▸ WHAT THE TASK REQUIRES:
From the first line of the entries below through the line bearing "camera: 105 degrees right, 25 degrees down", write out each line exactly. Omit pictures.

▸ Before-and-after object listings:
⁂

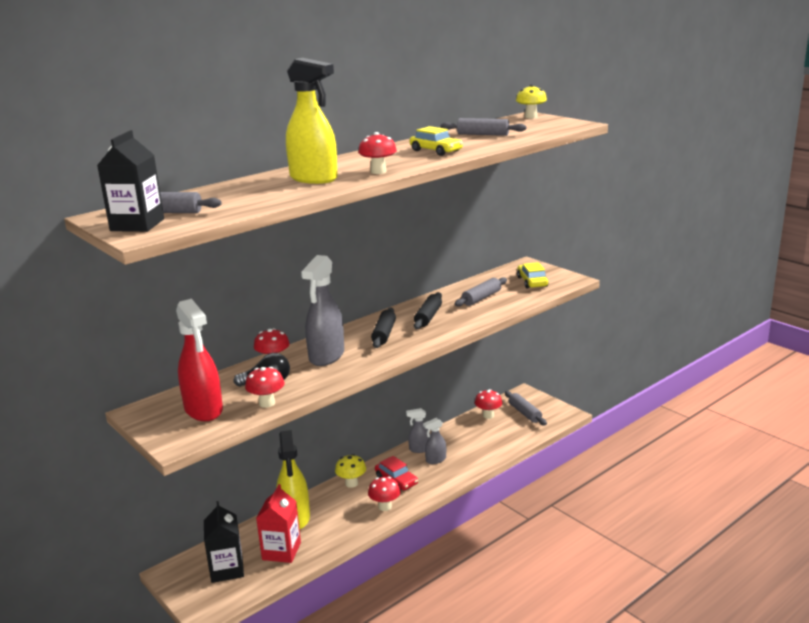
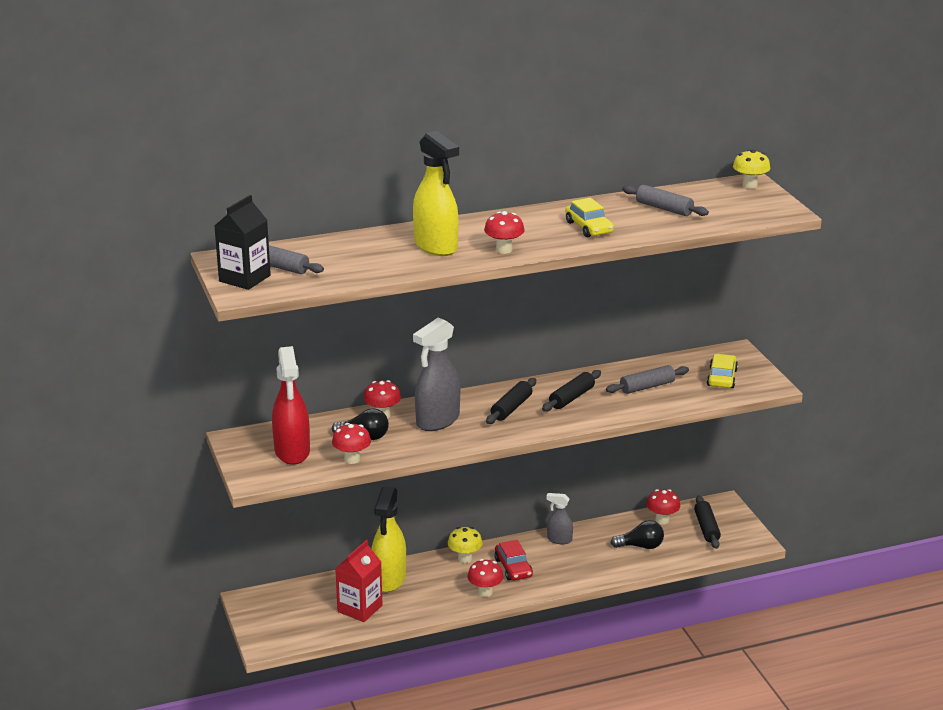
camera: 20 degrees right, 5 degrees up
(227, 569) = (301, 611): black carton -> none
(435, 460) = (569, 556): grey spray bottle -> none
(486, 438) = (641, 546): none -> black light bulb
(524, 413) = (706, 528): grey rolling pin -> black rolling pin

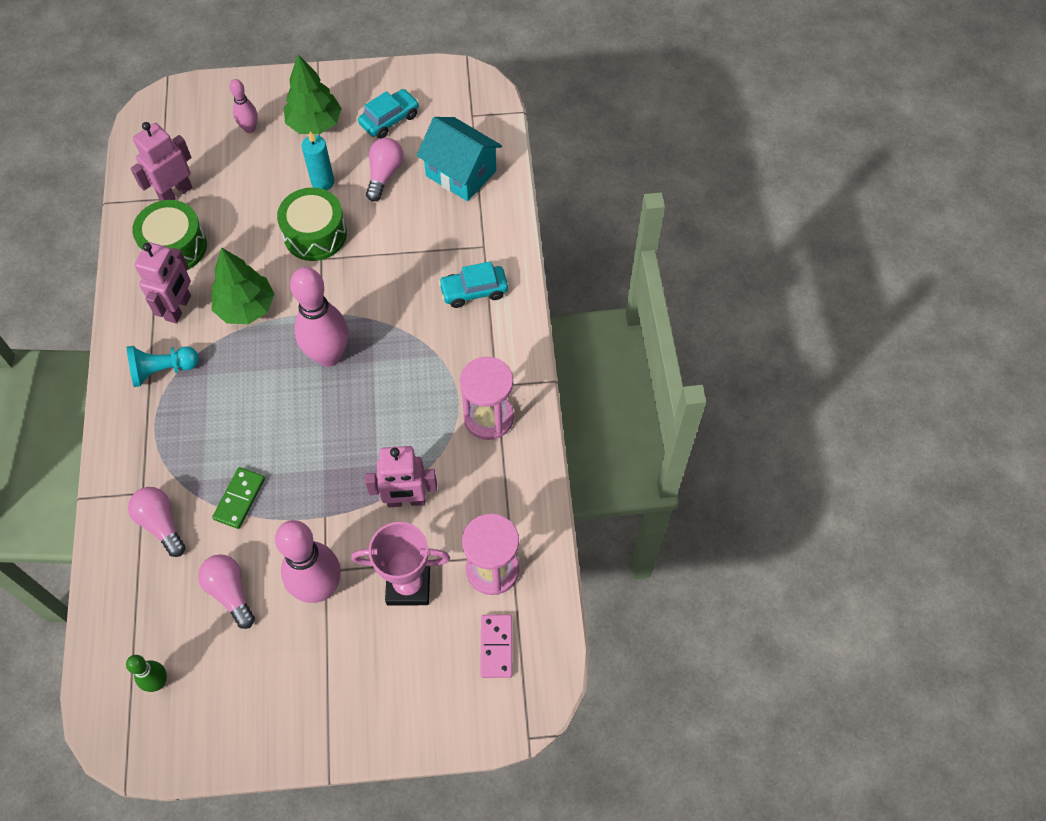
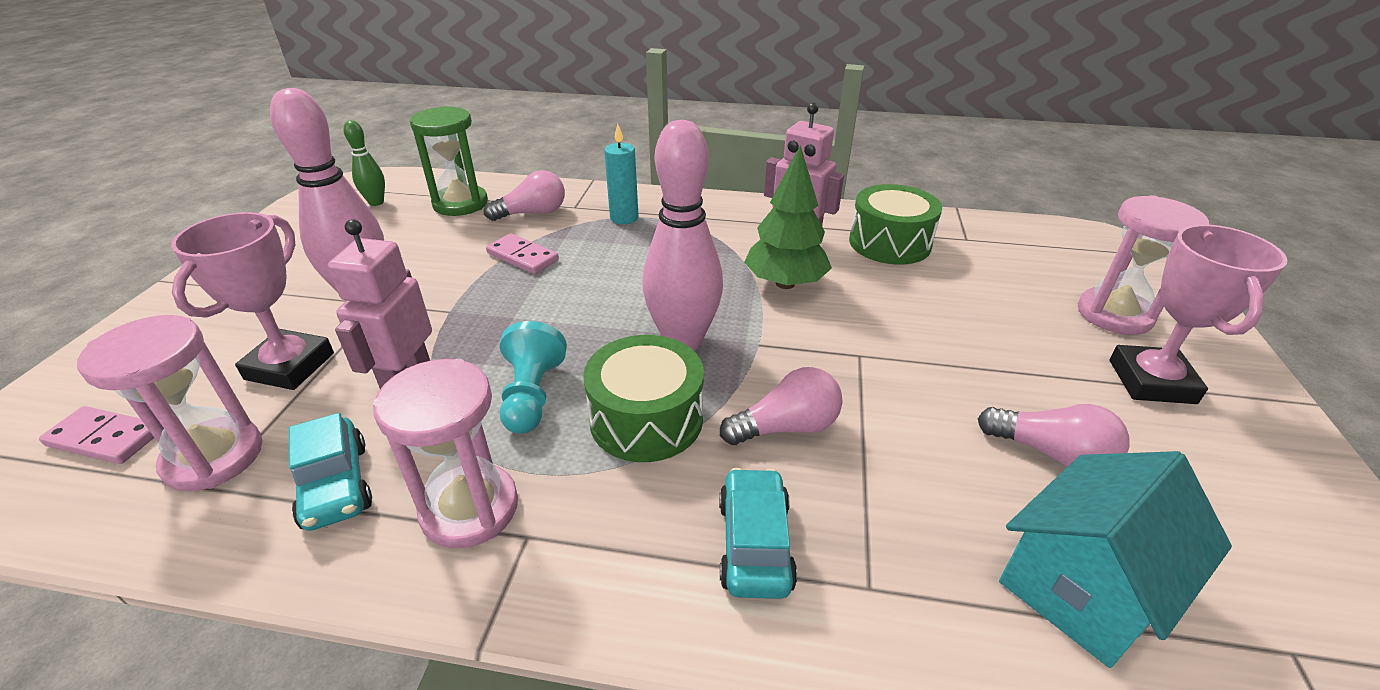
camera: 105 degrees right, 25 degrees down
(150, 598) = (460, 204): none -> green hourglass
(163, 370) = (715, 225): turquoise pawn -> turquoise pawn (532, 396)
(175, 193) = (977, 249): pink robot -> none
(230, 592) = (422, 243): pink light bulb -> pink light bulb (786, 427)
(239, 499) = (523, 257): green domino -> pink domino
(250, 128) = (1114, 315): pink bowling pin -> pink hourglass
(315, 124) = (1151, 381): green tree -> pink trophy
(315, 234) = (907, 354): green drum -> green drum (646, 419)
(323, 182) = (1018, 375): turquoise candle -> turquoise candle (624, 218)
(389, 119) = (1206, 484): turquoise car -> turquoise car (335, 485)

⁂

▸ EXERCISE OUTPUT:
camera: 20 degrees right, 5 degrees up
(227, 569) = (301, 611): black carton -> none
(435, 460) = (569, 556): grey spray bottle -> none
(486, 438) = (641, 546): none -> black light bulb
(524, 413) = (706, 528): grey rolling pin -> black rolling pin

camera: 105 degrees right, 25 degrees down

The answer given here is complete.